How to complete this task
Across the data below, state how many lines hold "turned", and reply with nothing but that number.

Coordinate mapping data
########################################

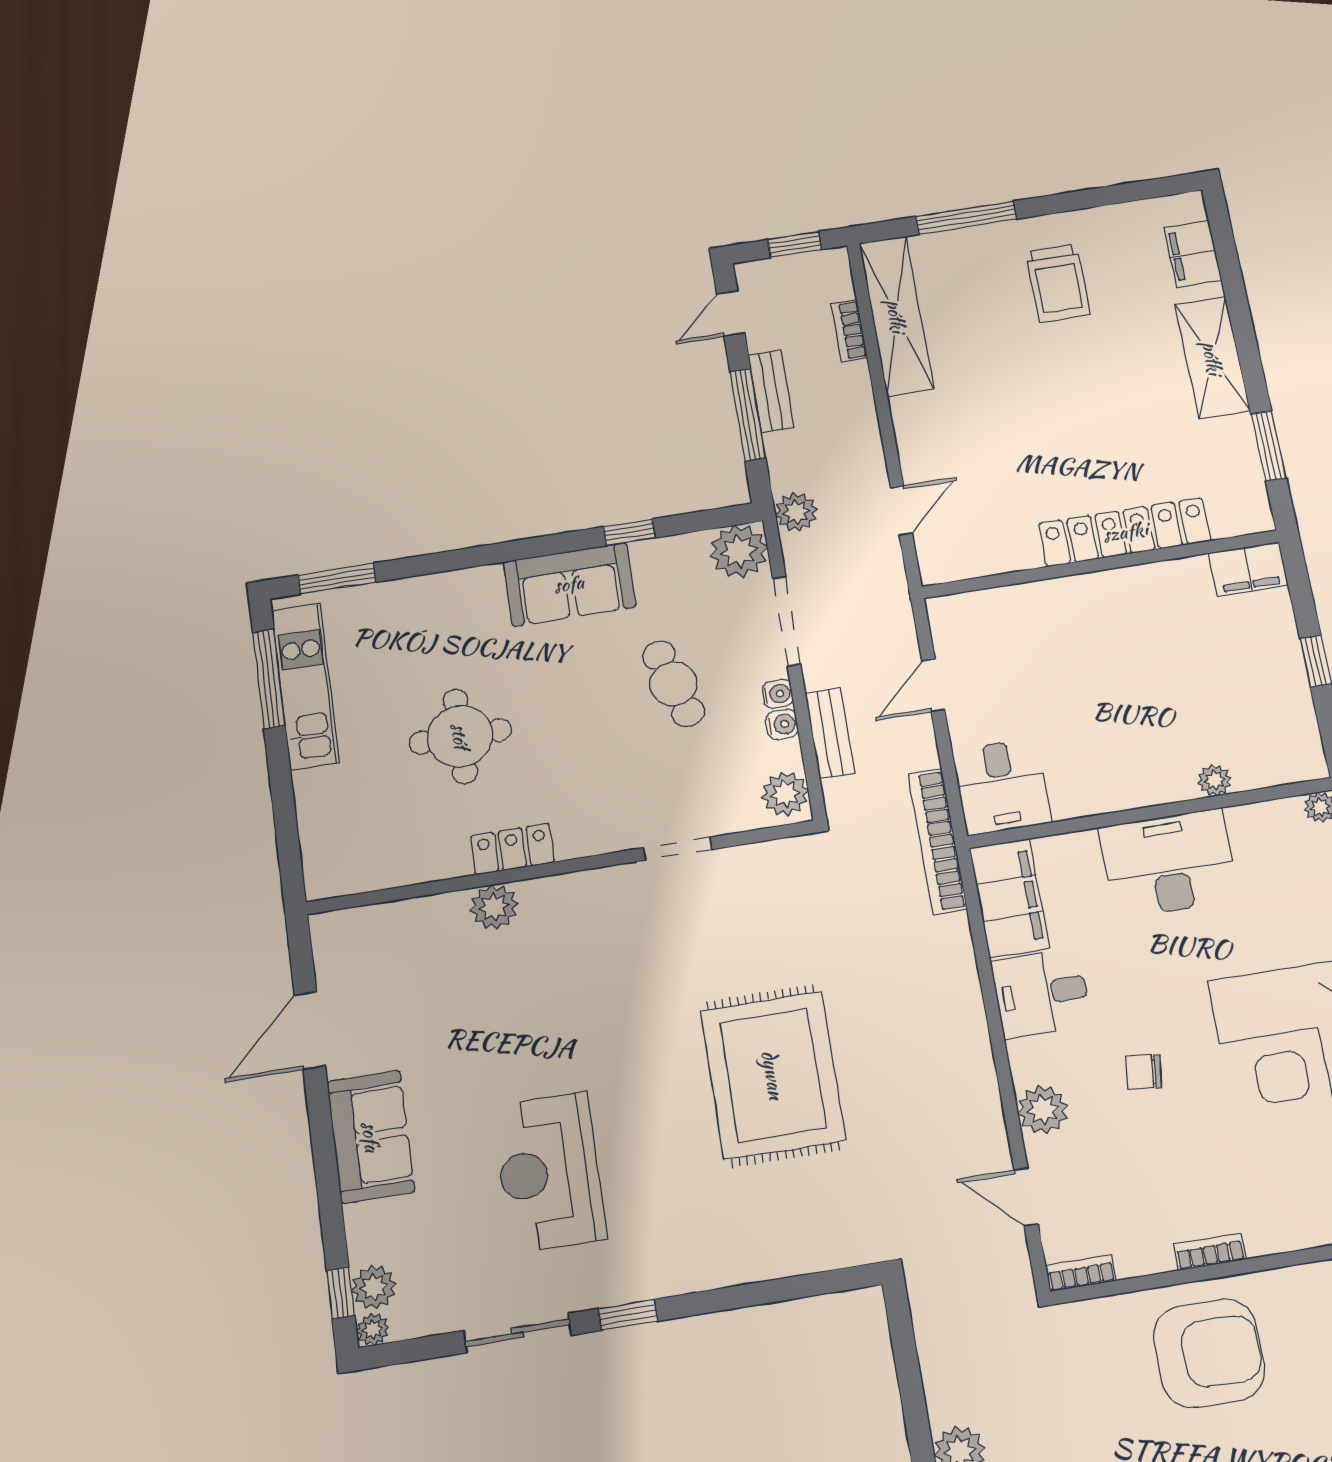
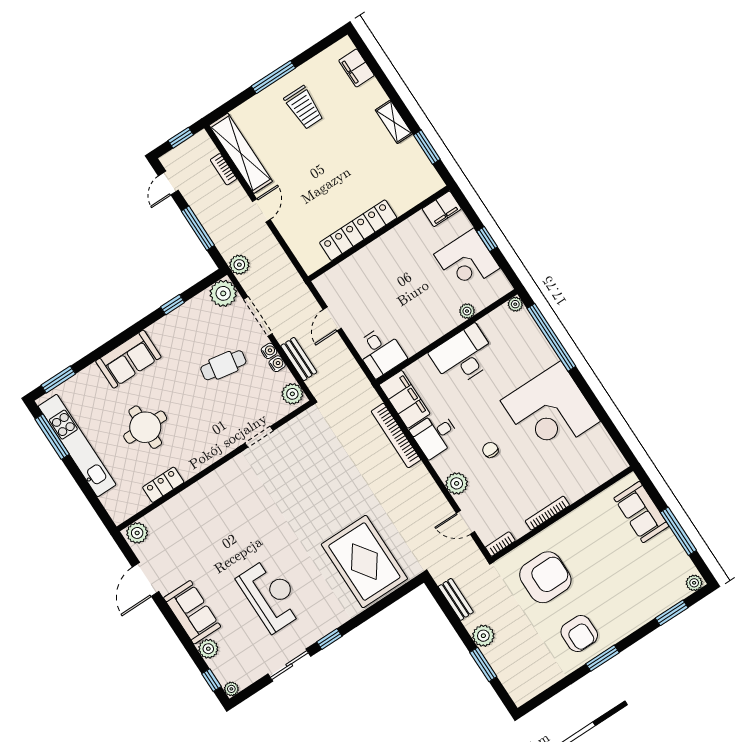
window: (966, 218) -> (273, 77), moved
shelving: (1212, 358) -> (394, 122), width x0.67, depth x0.75
bench: (771, 391) -> (456, 599), moved
door: (901, 511) -> (261, 210), moved
locker: (1125, 532) -> (358, 230), moved
sofa: (569, 584) -> (128, 359), moved
cafe table: (673, 684) -> (223, 365), turned -63
kitchen unit: (305, 686) -> (77, 446), width x1.36
corner desk: (1256, 686) -> (467, 261), added
bookcase: (937, 841) -> (396, 436), moved
locker: (512, 849) -> (163, 485), moved
plant: (494, 907) -> (137, 533), moved
chair: (1144, 1072) -> (490, 450), turned 83
rug: (773, 1075) -> (364, 562), moved
reception desk: (549, 1172) -> (271, 595), turned 180
bookcase: (1210, 1252) -> (547, 513), width x1.56
plant: (374, 1287) -> (208, 649), moved
armchair: (1209, 1353) -> (545, 577), moved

########################################

Output for this exercise
3